• **Try it**
Nothing but the text should be carried over: reproduce all the data exactly and leave out every image.

• **Data entries**
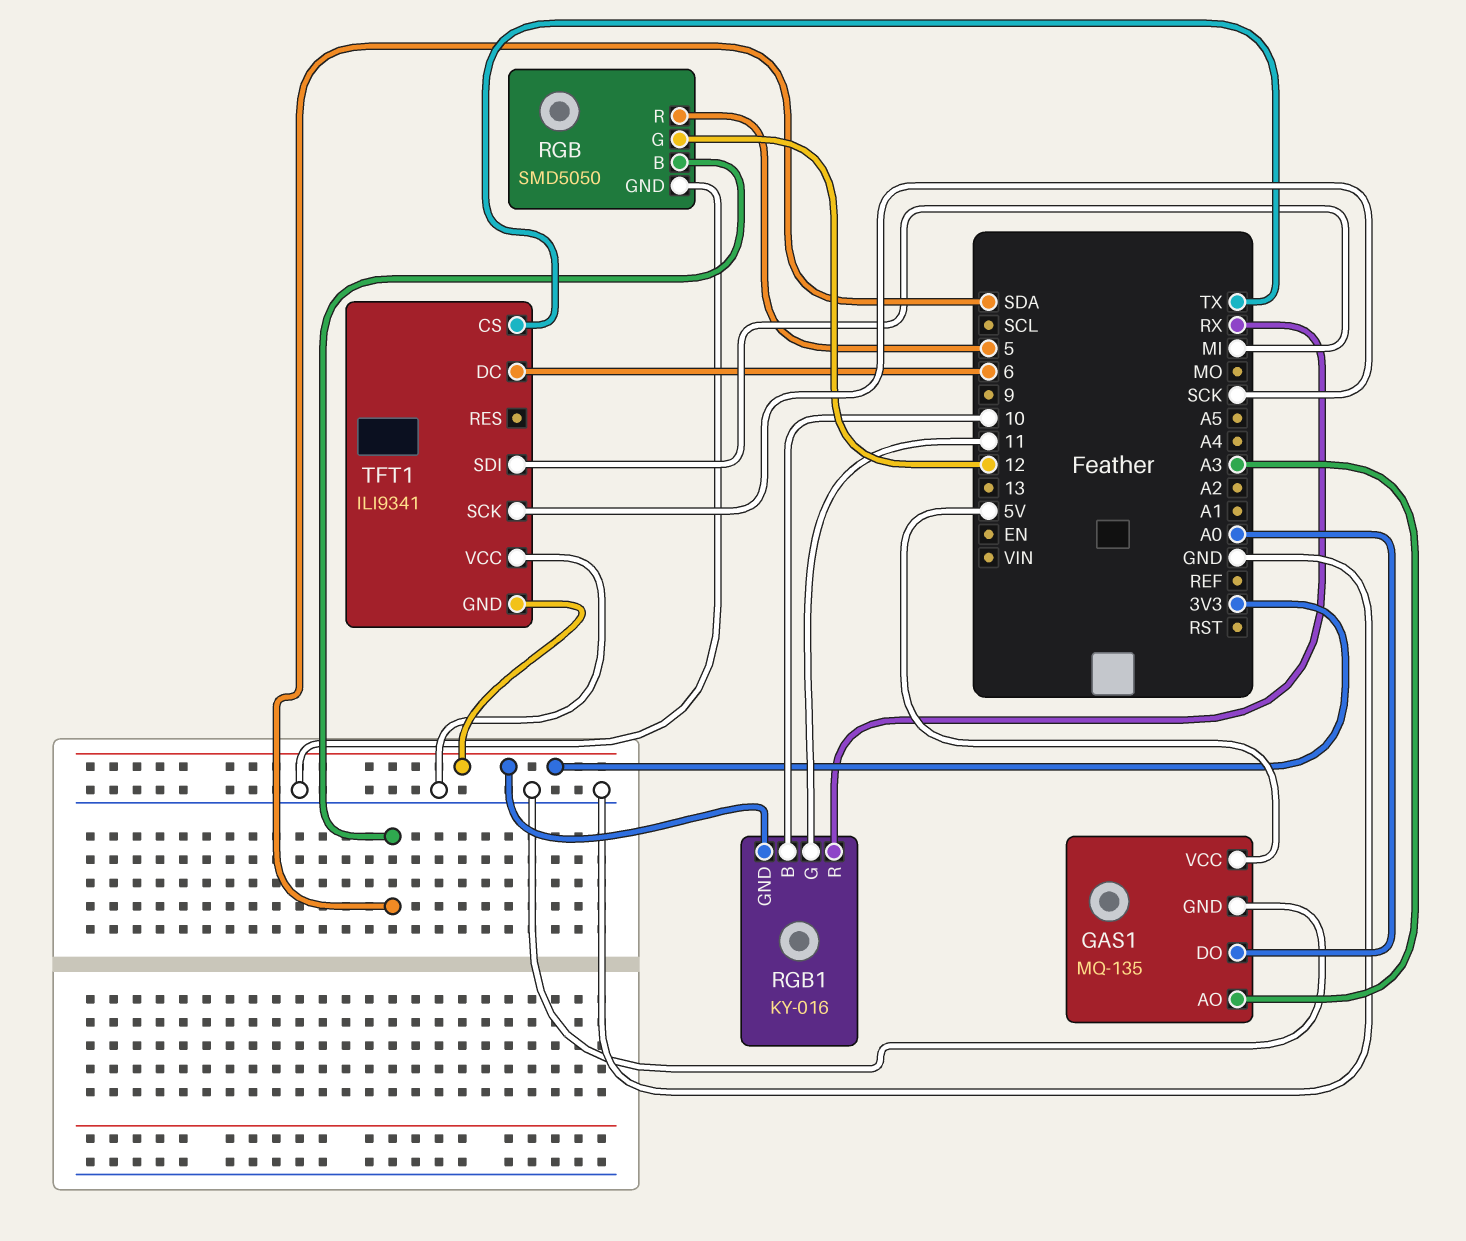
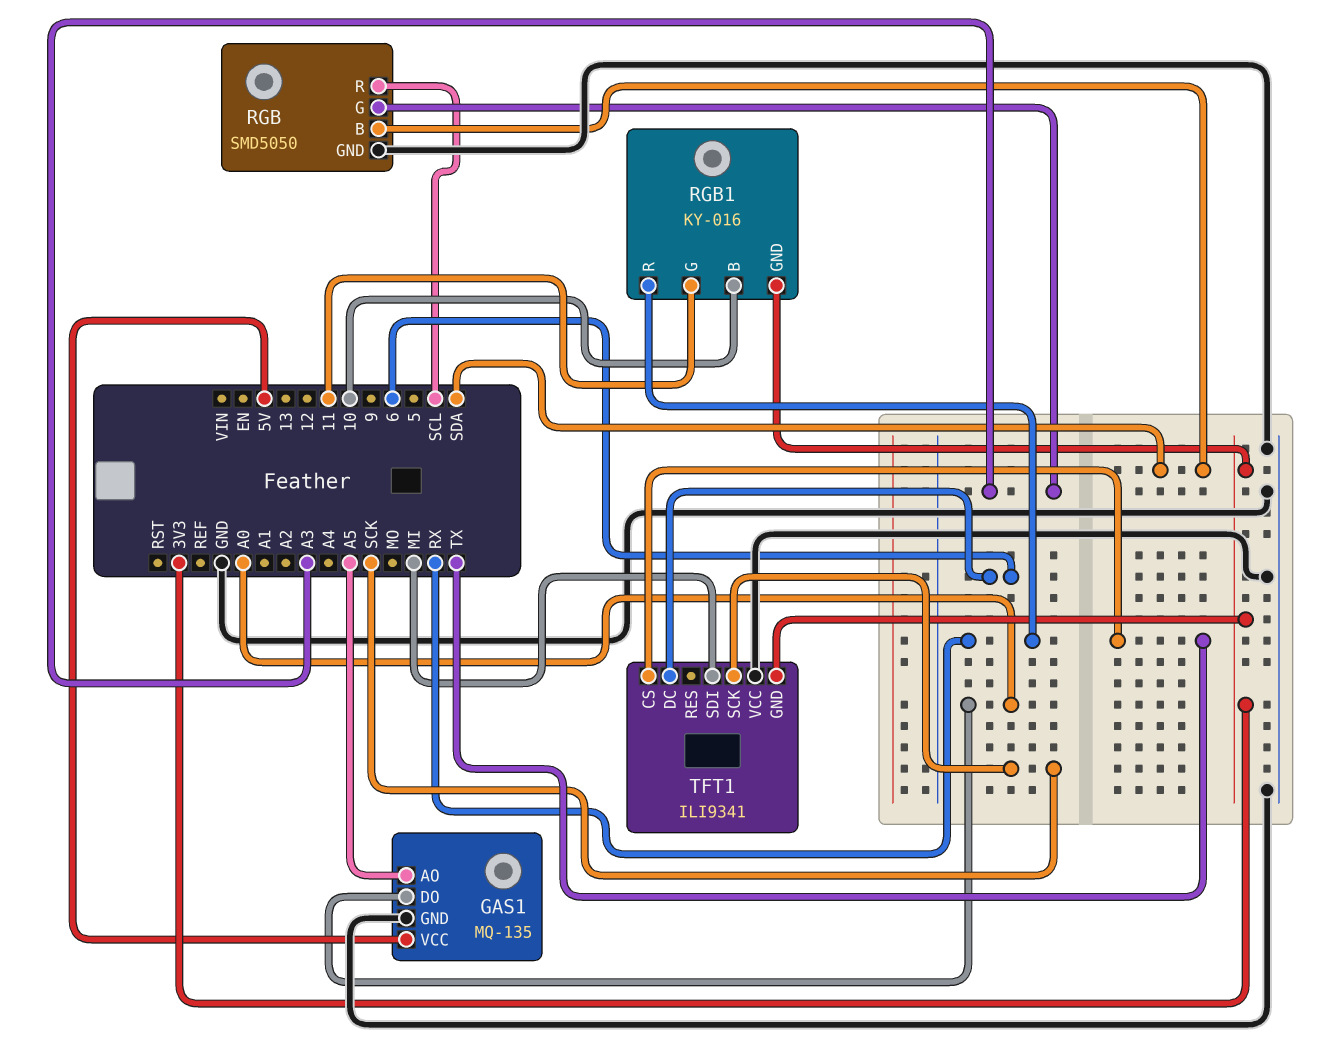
GAS1 pin AO: A3 -> A5
RGB pin G: 12 -> A3
RGB pin R: 5 -> SCL

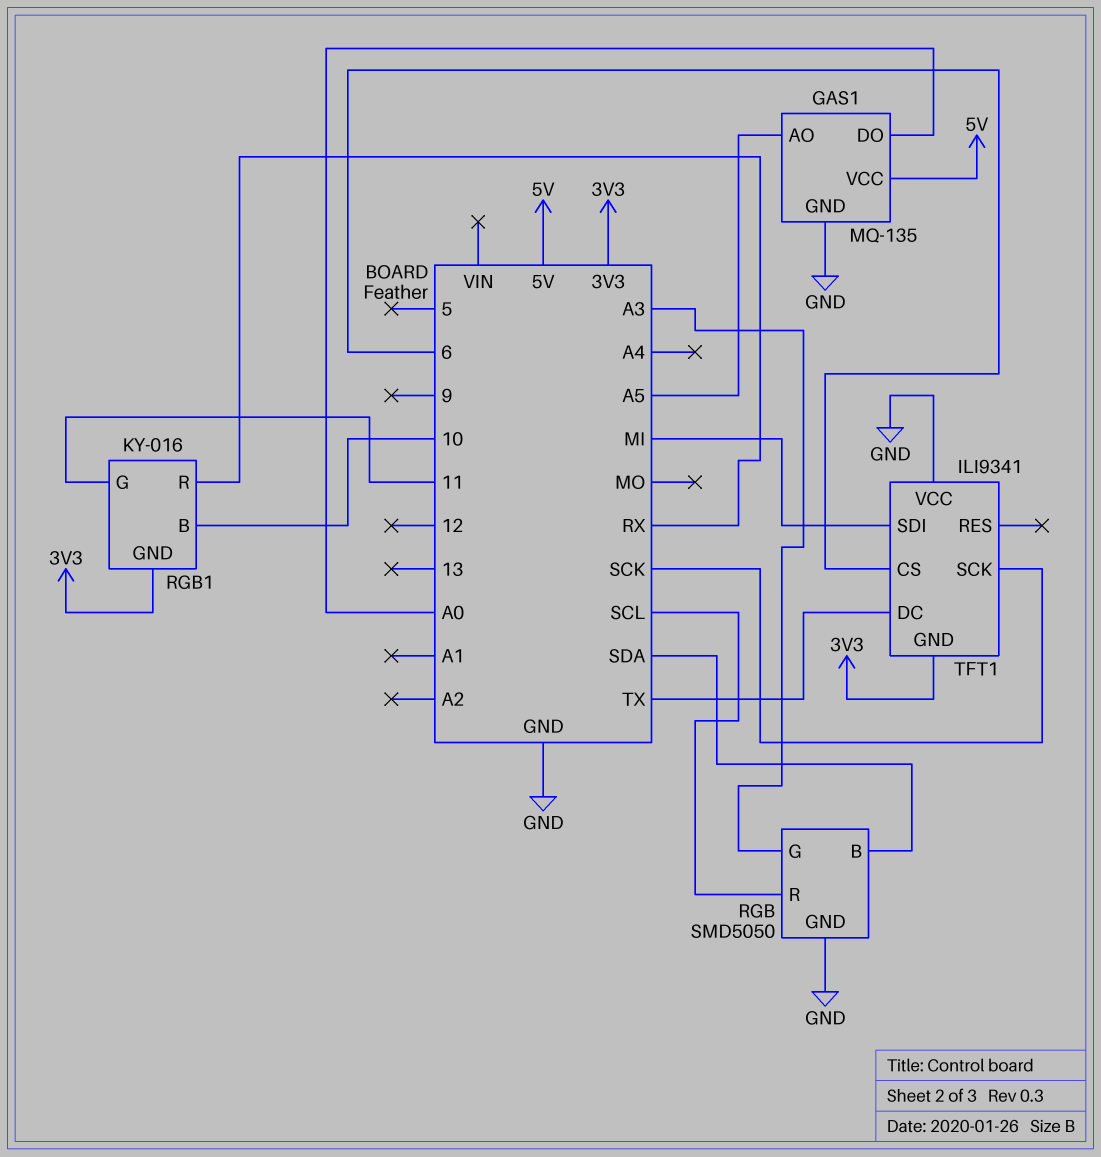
TFT1 pin CS: TX -> 6
TFT1 pin DC: 6 -> TX

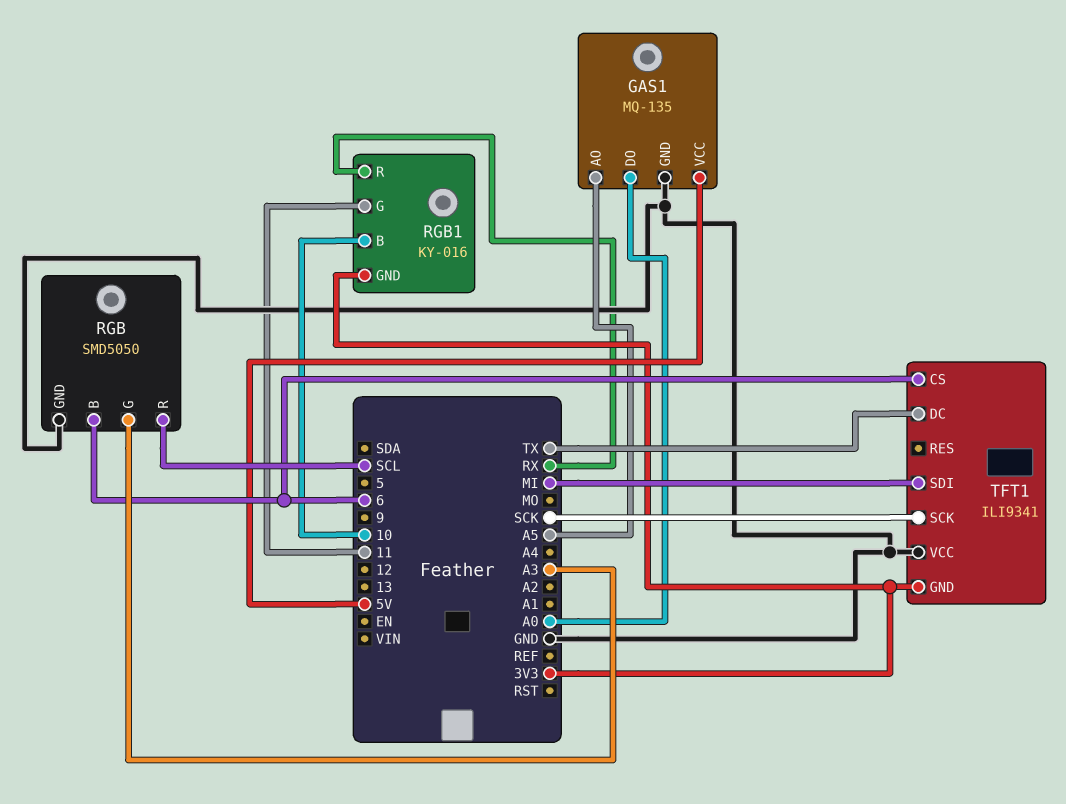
RGB pin B: SDA -> 6

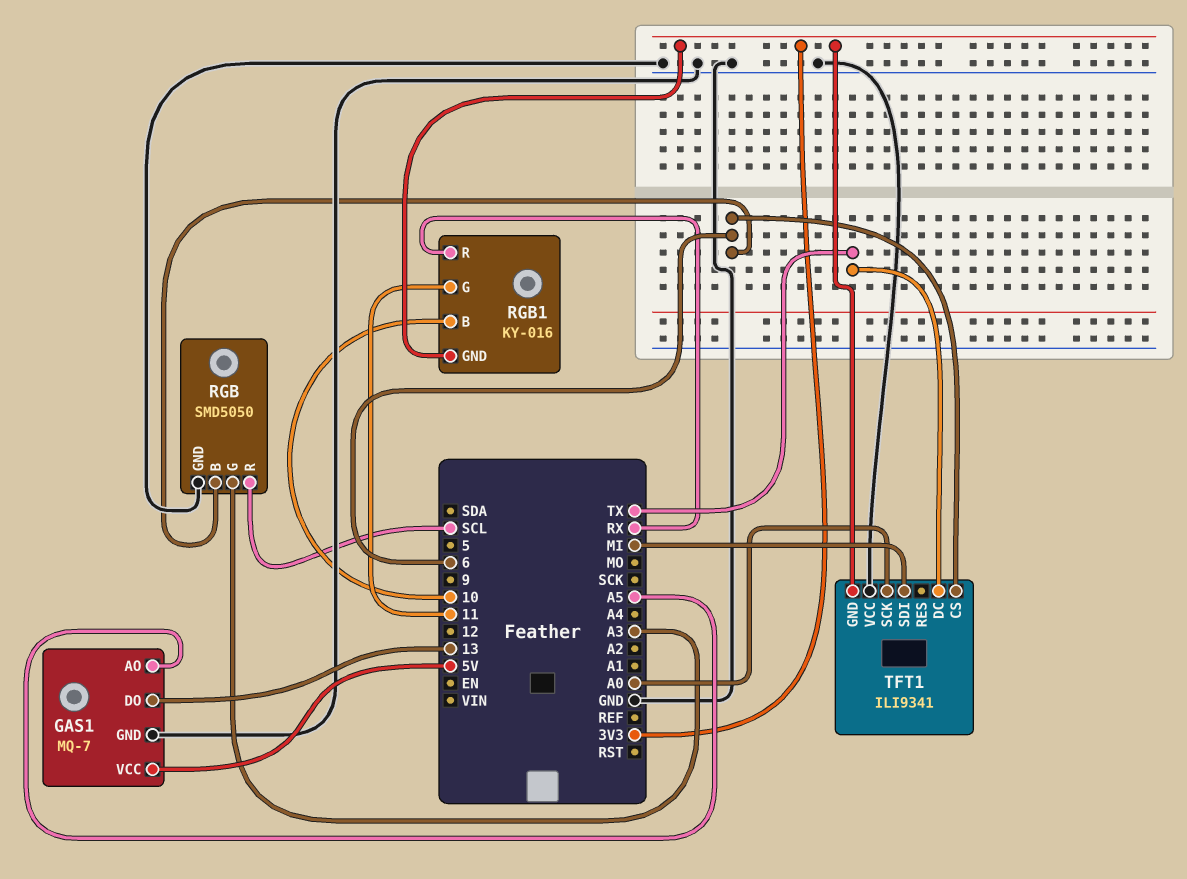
GAS1: MQ-135 -> MQ-7
GAS1 pin DO: A0 -> 13
TFT1 pin SCK: SCK -> A0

• **Answer area**
GAS1 pin AO: A3 -> A5
RGB pin G: 12 -> A3
RGB pin R: 5 -> SCL

TFT1 pin CS: TX -> 6
TFT1 pin DC: 6 -> TX

RGB pin B: SDA -> 6

GAS1: MQ-135 -> MQ-7
GAS1 pin DO: A0 -> 13
TFT1 pin SCK: SCK -> A0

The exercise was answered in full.